Top of MATERIAL FOR THE TASK

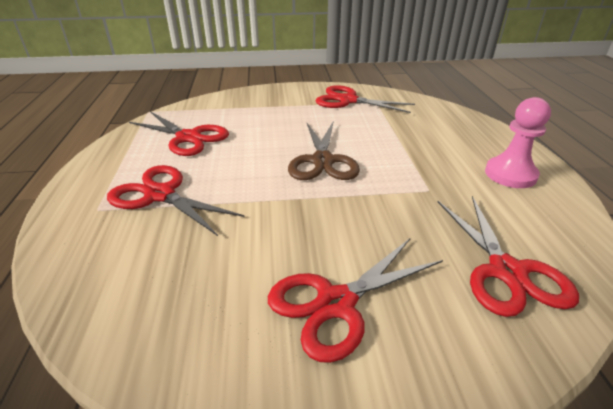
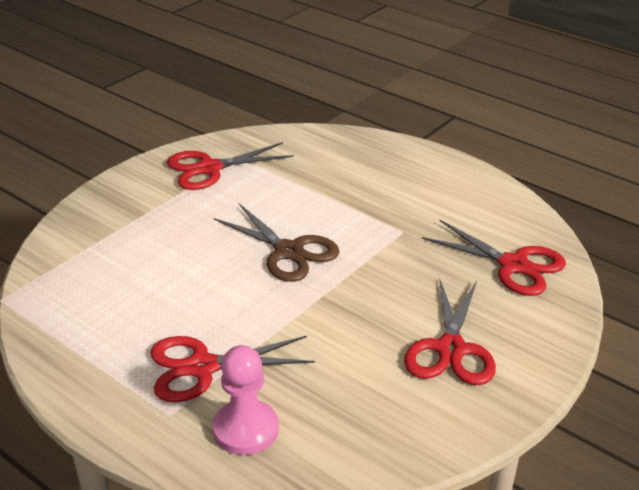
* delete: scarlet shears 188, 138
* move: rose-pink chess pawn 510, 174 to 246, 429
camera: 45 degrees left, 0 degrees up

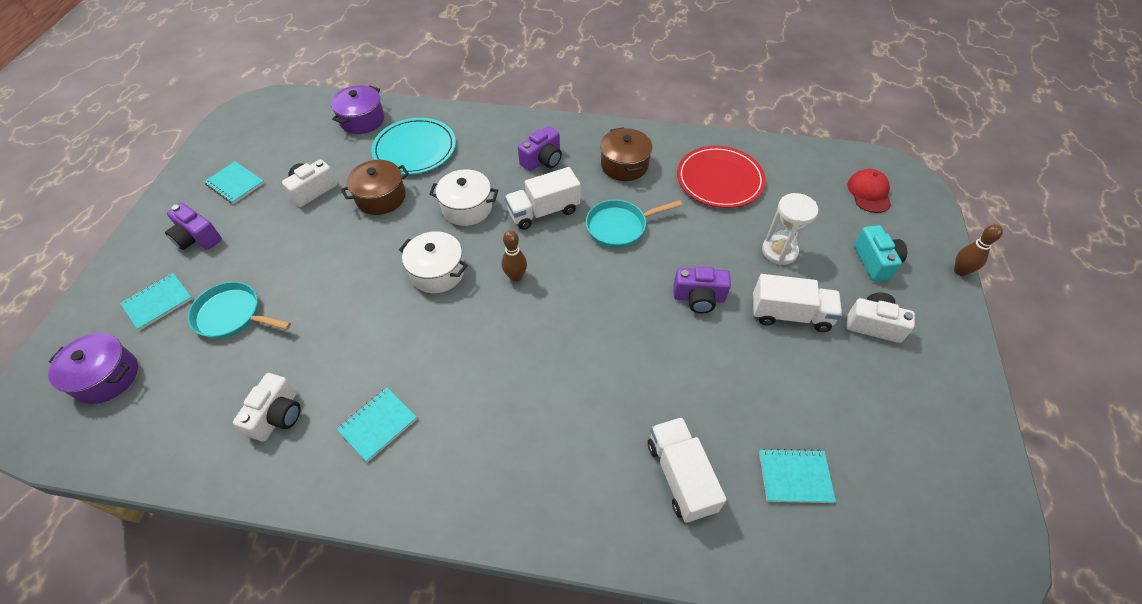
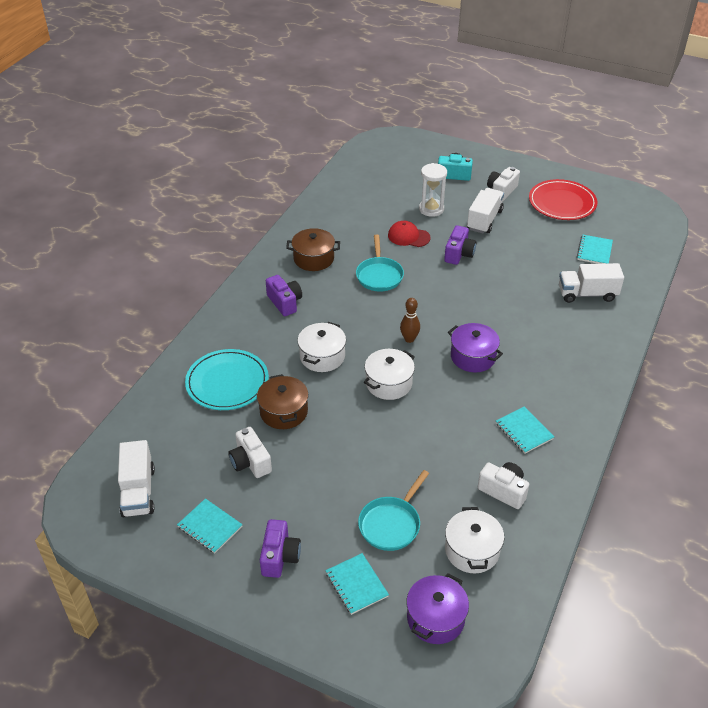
* delete: brown bowling pin 960, 271
* insert: white stockpot 472, 550
* move: violet stockpot 362, 120 to 473, 357
* move: white truck 543, 211 to 138, 491
* move: scarlet flat dish 719, 179 to 562, 202
* move: scarlet peaked cap 869, 193 to 408, 236
* rotate: violet photo camera 197, 238 = 279, 556 45 degrees counterclockwise
* rotate: turquoise notebook 235, 184 = 210, 527 75 degrees clockwise
camera: 75 degrees left, 10 degrees down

Bottom of MATERIAL FOR THE TASK

Your reply should hold only the lines from the one that contains "to 246, 429" through the last line of the records above, exact and complete, and no pictures.

OUTPUT FOR THIS TASK |
* move: rose-pink chess pawn 510, 174 to 246, 429
camera: 45 degrees left, 0 degrees up

* delete: brown bowling pin 960, 271
* insert: white stockpot 472, 550
* move: violet stockpot 362, 120 to 473, 357
* move: white truck 543, 211 to 138, 491
* move: scarlet flat dish 719, 179 to 562, 202
* move: scarlet peaked cap 869, 193 to 408, 236
* rotate: violet photo camera 197, 238 = 279, 556 45 degrees counterclockwise
* rotate: turquoise notebook 235, 184 = 210, 527 75 degrees clockwise
camera: 75 degrees left, 10 degrees down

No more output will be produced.